◆ What needs to be done: Please reproduce the material word for word, from the line with "wombat [663, 770]" up to and including the final line of the material.

◆ Recorded data:
____________________

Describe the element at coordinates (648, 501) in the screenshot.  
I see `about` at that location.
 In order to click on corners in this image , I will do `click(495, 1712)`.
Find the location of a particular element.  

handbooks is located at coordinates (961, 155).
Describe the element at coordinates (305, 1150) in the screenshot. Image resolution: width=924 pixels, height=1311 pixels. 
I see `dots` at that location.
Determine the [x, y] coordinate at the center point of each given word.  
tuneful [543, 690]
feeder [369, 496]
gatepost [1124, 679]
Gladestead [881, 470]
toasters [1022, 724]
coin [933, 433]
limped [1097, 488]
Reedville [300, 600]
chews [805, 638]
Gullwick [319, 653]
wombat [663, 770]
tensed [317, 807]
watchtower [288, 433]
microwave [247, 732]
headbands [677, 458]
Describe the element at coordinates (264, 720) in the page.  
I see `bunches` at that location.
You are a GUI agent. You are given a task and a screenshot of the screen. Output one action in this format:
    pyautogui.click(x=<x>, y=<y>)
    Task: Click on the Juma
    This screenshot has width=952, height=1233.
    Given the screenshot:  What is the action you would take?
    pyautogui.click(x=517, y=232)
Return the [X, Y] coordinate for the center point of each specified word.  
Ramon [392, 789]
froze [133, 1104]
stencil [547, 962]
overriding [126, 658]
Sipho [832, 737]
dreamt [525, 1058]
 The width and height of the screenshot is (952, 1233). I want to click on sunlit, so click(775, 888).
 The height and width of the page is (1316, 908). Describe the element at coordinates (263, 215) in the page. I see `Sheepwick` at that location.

____________________

◆ Answer to this problem:
wombat [663, 770]
tensed [317, 807]
watchtower [288, 433]
microwave [247, 732]
headbands [677, 458]
Describe the element at coordinates (264, 720) in the page.  
I see `bunches` at that location.
You are a GUI agent. You are given a task and a screenshot of the screen. Output one action in this format:
    pyautogui.click(x=<x>, y=<y>)
    Task: Click on the Juma
    This screenshot has width=952, height=1233.
    Given the screenshot:  What is the action you would take?
    pyautogui.click(x=517, y=232)
Return the [X, Y] coordinate for the center point of each specified word.  
Ramon [392, 789]
froze [133, 1104]
stencil [547, 962]
overriding [126, 658]
Sipho [832, 737]
dreamt [525, 1058]
 The width and height of the screenshot is (952, 1233). I want to click on sunlit, so click(775, 888).
 The height and width of the page is (1316, 908). Describe the element at coordinates (263, 215) in the page. I see `Sheepwick` at that location.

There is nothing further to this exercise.